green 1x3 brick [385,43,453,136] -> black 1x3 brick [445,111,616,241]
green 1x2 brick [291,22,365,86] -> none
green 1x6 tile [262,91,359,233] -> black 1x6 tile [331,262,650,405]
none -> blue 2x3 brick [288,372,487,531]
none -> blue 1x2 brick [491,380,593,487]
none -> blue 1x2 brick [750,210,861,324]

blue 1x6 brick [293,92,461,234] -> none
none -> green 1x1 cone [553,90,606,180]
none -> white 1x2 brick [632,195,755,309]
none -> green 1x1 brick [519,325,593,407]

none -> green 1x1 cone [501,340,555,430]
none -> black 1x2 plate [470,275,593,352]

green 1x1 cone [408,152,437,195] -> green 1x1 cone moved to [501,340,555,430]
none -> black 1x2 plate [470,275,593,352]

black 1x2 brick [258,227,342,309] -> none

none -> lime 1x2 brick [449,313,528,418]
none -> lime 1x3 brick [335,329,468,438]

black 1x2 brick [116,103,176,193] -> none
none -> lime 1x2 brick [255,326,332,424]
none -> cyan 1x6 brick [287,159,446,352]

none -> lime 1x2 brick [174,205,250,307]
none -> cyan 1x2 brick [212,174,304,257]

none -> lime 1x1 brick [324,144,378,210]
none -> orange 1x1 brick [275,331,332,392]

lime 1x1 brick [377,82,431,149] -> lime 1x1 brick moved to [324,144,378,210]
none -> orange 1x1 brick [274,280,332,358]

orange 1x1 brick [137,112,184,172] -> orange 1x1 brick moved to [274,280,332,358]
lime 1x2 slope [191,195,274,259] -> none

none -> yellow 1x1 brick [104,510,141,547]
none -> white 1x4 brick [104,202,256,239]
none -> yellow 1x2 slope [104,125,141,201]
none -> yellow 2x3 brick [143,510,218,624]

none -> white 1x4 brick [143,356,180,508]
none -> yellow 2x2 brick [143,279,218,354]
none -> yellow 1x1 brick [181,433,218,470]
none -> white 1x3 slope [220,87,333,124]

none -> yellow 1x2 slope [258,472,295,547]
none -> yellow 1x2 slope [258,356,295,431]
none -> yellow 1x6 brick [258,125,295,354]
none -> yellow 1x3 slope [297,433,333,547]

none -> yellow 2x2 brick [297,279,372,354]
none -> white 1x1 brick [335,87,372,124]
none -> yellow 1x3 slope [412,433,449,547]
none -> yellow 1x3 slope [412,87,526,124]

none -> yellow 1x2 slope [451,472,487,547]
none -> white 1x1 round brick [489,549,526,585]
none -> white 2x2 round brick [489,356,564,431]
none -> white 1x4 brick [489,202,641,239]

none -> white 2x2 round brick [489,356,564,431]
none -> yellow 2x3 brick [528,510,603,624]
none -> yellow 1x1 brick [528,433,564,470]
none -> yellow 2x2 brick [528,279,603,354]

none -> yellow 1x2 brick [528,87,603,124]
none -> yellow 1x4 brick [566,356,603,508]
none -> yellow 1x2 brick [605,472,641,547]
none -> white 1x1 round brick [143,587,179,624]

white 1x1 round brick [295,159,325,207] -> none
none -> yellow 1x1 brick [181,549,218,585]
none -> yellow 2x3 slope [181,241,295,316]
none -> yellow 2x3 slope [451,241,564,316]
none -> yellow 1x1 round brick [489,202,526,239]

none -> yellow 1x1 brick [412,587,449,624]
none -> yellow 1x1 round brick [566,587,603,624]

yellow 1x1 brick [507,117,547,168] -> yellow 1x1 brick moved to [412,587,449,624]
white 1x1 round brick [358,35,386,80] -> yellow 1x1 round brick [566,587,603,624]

=======

**Exercise objective**:
Please return every line of the data, unaltered.

**Answer box**:
green 1x3 brick [385,43,453,136] -> black 1x3 brick [445,111,616,241]
green 1x2 brick [291,22,365,86] -> none
green 1x6 tile [262,91,359,233] -> black 1x6 tile [331,262,650,405]
none -> blue 2x3 brick [288,372,487,531]
none -> blue 1x2 brick [491,380,593,487]
none -> blue 1x2 brick [750,210,861,324]

blue 1x6 brick [293,92,461,234] -> none
none -> green 1x1 cone [553,90,606,180]
none -> white 1x2 brick [632,195,755,309]
none -> green 1x1 brick [519,325,593,407]

none -> green 1x1 cone [501,340,555,430]
none -> black 1x2 plate [470,275,593,352]

green 1x1 cone [408,152,437,195] -> green 1x1 cone moved to [501,340,555,430]
none -> black 1x2 plate [470,275,593,352]

black 1x2 brick [258,227,342,309] -> none

none -> lime 1x2 brick [449,313,528,418]
none -> lime 1x3 brick [335,329,468,438]

black 1x2 brick [116,103,176,193] -> none
none -> lime 1x2 brick [255,326,332,424]
none -> cyan 1x6 brick [287,159,446,352]

none -> lime 1x2 brick [174,205,250,307]
none -> cyan 1x2 brick [212,174,304,257]

none -> lime 1x1 brick [324,144,378,210]
none -> orange 1x1 brick [275,331,332,392]

lime 1x1 brick [377,82,431,149] -> lime 1x1 brick moved to [324,144,378,210]
none -> orange 1x1 brick [274,280,332,358]

orange 1x1 brick [137,112,184,172] -> orange 1x1 brick moved to [274,280,332,358]
lime 1x2 slope [191,195,274,259] -> none

none -> yellow 1x1 brick [104,510,141,547]
none -> white 1x4 brick [104,202,256,239]
none -> yellow 1x2 slope [104,125,141,201]
none -> yellow 2x3 brick [143,510,218,624]

none -> white 1x4 brick [143,356,180,508]
none -> yellow 2x2 brick [143,279,218,354]
none -> yellow 1x1 brick [181,433,218,470]
none -> white 1x3 slope [220,87,333,124]

none -> yellow 1x2 slope [258,472,295,547]
none -> yellow 1x2 slope [258,356,295,431]
none -> yellow 1x6 brick [258,125,295,354]
none -> yellow 1x3 slope [297,433,333,547]

none -> yellow 2x2 brick [297,279,372,354]
none -> white 1x1 brick [335,87,372,124]
none -> yellow 1x3 slope [412,433,449,547]
none -> yellow 1x3 slope [412,87,526,124]

none -> yellow 1x2 slope [451,472,487,547]
none -> white 1x1 round brick [489,549,526,585]
none -> white 2x2 round brick [489,356,564,431]
none -> white 1x4 brick [489,202,641,239]

none -> white 2x2 round brick [489,356,564,431]
none -> yellow 2x3 brick [528,510,603,624]
none -> yellow 1x1 brick [528,433,564,470]
none -> yellow 2x2 brick [528,279,603,354]

none -> yellow 1x2 brick [528,87,603,124]
none -> yellow 1x4 brick [566,356,603,508]
none -> yellow 1x2 brick [605,472,641,547]
none -> white 1x1 round brick [143,587,179,624]

white 1x1 round brick [295,159,325,207] -> none
none -> yellow 1x1 brick [181,549,218,585]
none -> yellow 2x3 slope [181,241,295,316]
none -> yellow 2x3 slope [451,241,564,316]
none -> yellow 1x1 round brick [489,202,526,239]

none -> yellow 1x1 brick [412,587,449,624]
none -> yellow 1x1 round brick [566,587,603,624]

yellow 1x1 brick [507,117,547,168] -> yellow 1x1 brick moved to [412,587,449,624]
white 1x1 round brick [358,35,386,80] -> yellow 1x1 round brick [566,587,603,624]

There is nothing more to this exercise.